* **PROBLEM TO WORK ON**
Retype all of the data word for word, without pictures.

* **RECORDS PROVIDED**
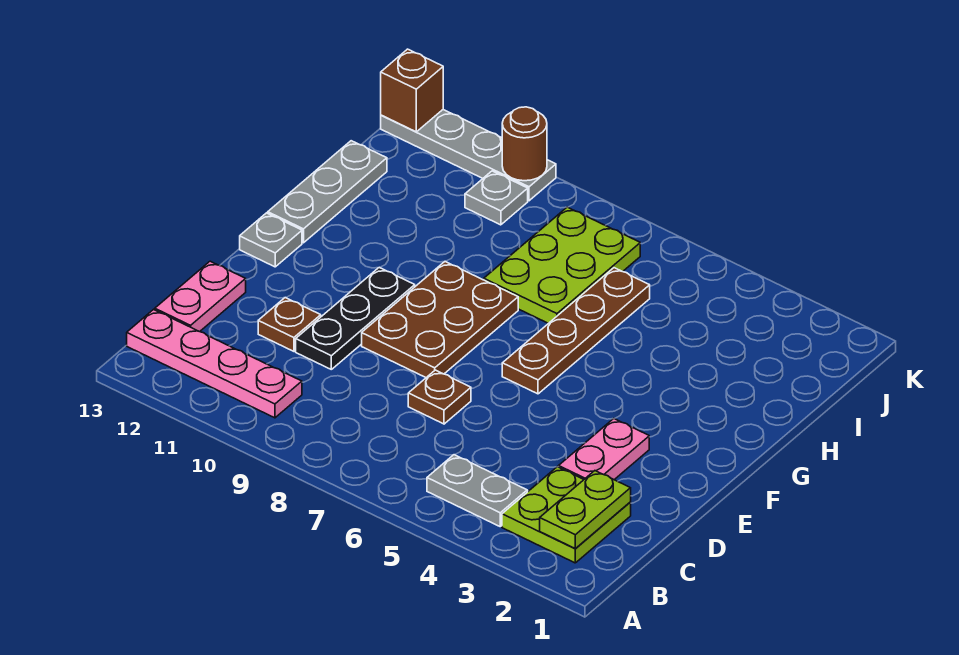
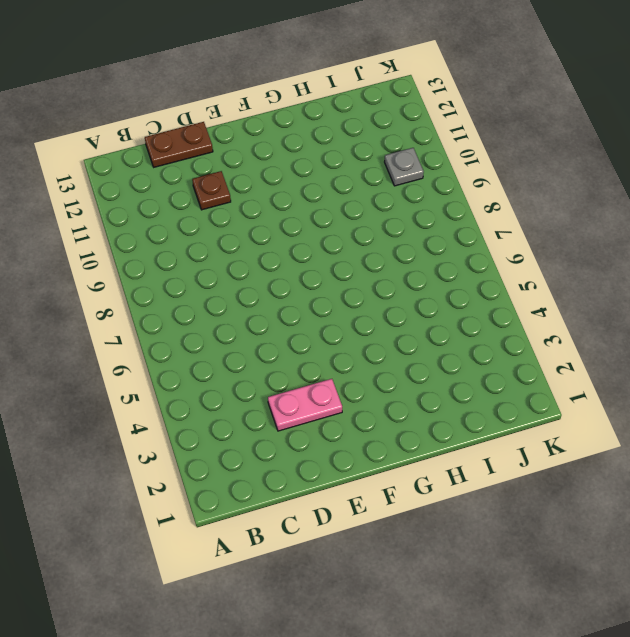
brown 1x2 plate [145,122,213,167] -> pink 1x2 plate [155,261,246,332]
none -> lime 2x2 plate [502,467,631,563]
none -> grey 1x2 plate [427,455,527,526]
none -> pink 1x4 plate [127,310,302,418]

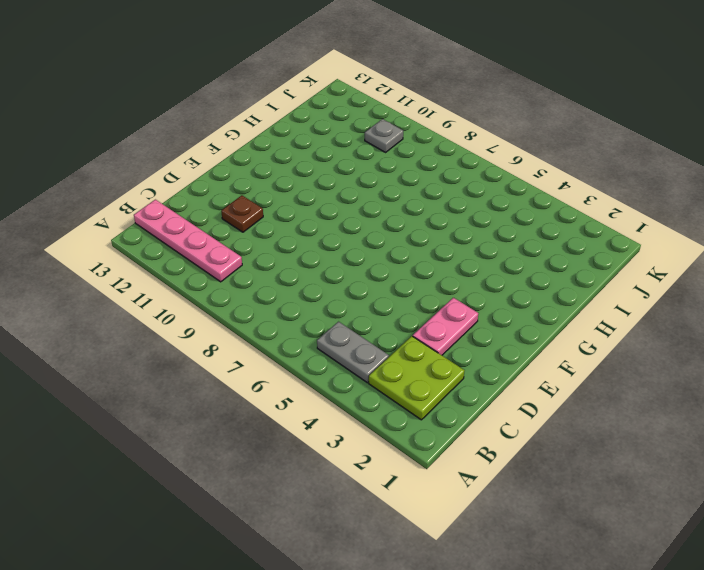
none -> pink 1x2 plate [155,261,246,332]
none -> brown 1x1 plate [408,370,471,424]
none -> black 1x3 plate [296,267,415,369]

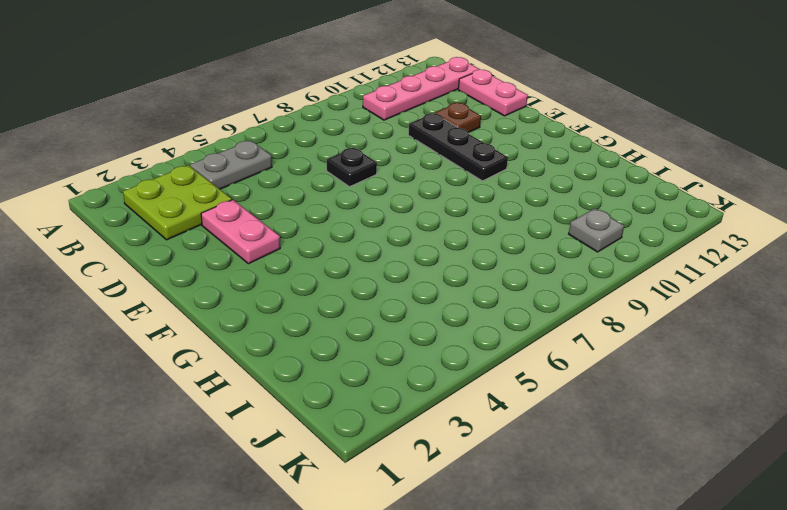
black 1x1 plate [327,148,377,187] -> brown 1x1 plate [408,370,471,424]
none -> brown 2x3 plate [362,261,518,377]
none -> brown 1x4 plate [502,268,650,394]
none -> grey 1x1 plate [240,213,302,267]

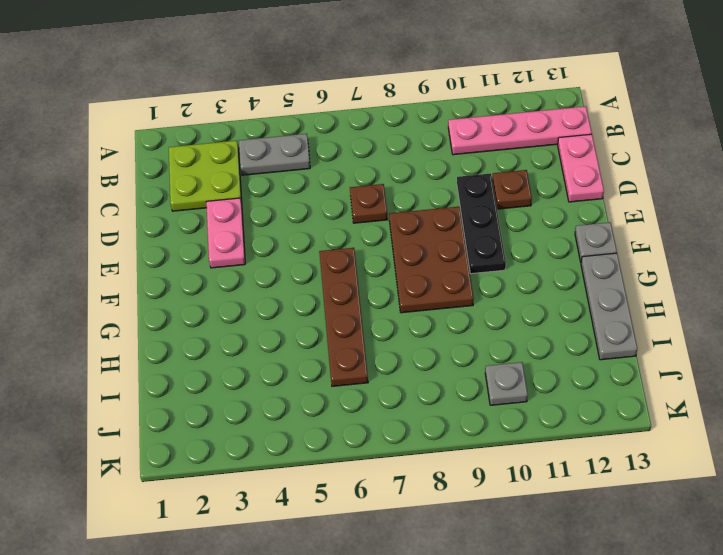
none -> lime 2x3 plate [484,207,640,323]
none -> grey 1x4 plate [381,110,556,201]
none -> lime 1x2 plate [540,471,631,548]

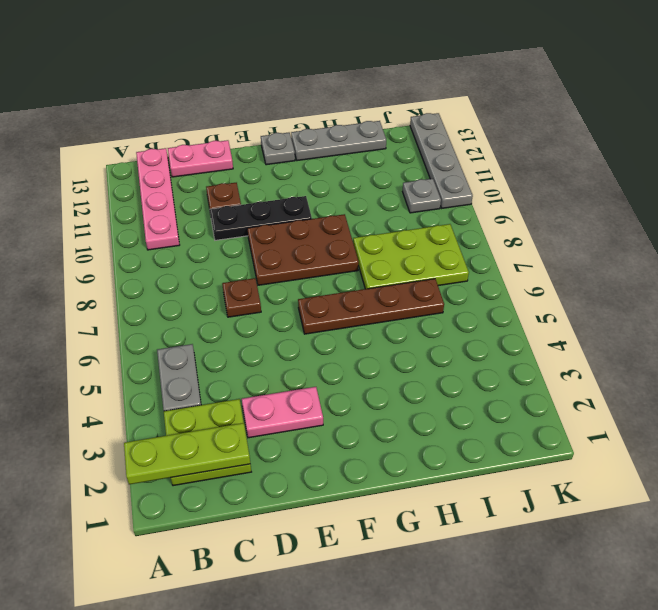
lime 1x3 plate [124,423,250,485] -> lime 1x2 plate [540,471,631,548]
none -> brown 1x1 round brick [502,107,547,181]
none -> brown 1x1 brick [381,49,443,132]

* **EXPECTED ANSWER**
brown 1x2 plate [145,122,213,167] -> pink 1x2 plate [155,261,246,332]
none -> lime 2x2 plate [502,467,631,563]
none -> grey 1x2 plate [427,455,527,526]
none -> pink 1x4 plate [127,310,302,418]

none -> pink 1x2 plate [155,261,246,332]
none -> brown 1x1 plate [408,370,471,424]
none -> black 1x3 plate [296,267,415,369]

black 1x1 plate [327,148,377,187] -> brown 1x1 plate [408,370,471,424]
none -> brown 2x3 plate [362,261,518,377]
none -> brown 1x4 plate [502,268,650,394]
none -> grey 1x1 plate [240,213,302,267]

none -> lime 2x3 plate [484,207,640,323]
none -> grey 1x4 plate [381,110,556,201]
none -> lime 1x2 plate [540,471,631,548]

lime 1x3 plate [124,423,250,485] -> lime 1x2 plate [540,471,631,548]
none -> brown 1x1 round brick [502,107,547,181]
none -> brown 1x1 brick [381,49,443,132]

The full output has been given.